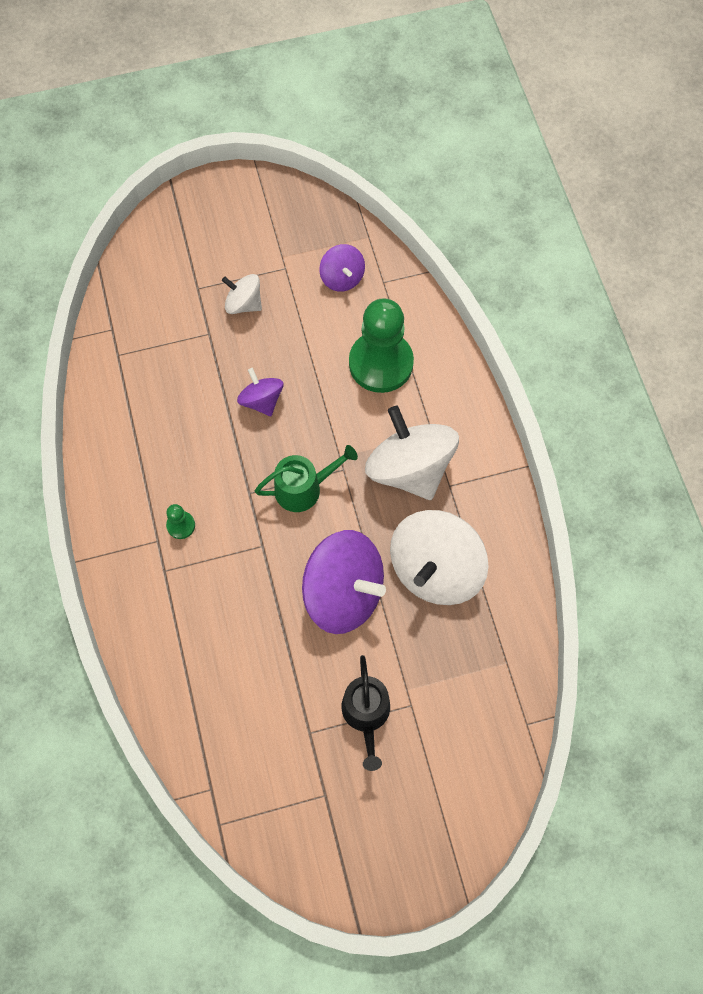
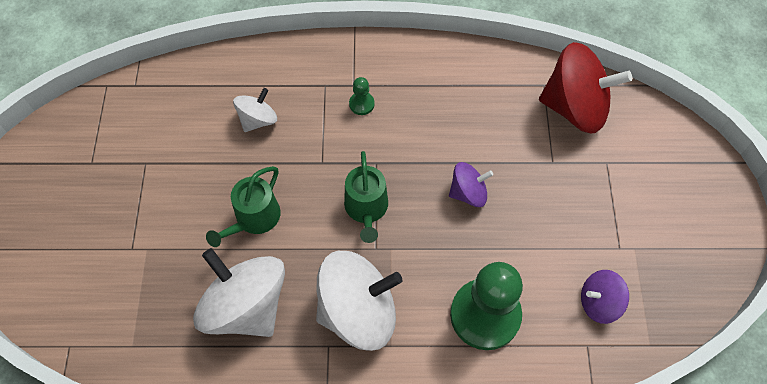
camera: 105 degrees right, 5 degrees down
(140, 323) = (575, 107): none -> red spinning top
(244, 304) = (581, 199): white spinning top -> white spinning top (258, 120)
(344, 593) = (254, 219): purple spinning top -> green watering can
(366, 714) = (140, 210): black watering can -> none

------------

#### TO DO
Everything from the line with "(140, 323) = (575, 107): none" through the last line of the material above should be echoed exactly, and nothing else.

#### OUTPUT OF THE EXERCISE
(140, 323) = (575, 107): none -> red spinning top
(244, 304) = (581, 199): white spinning top -> white spinning top (258, 120)
(344, 593) = (254, 219): purple spinning top -> green watering can
(366, 714) = (140, 210): black watering can -> none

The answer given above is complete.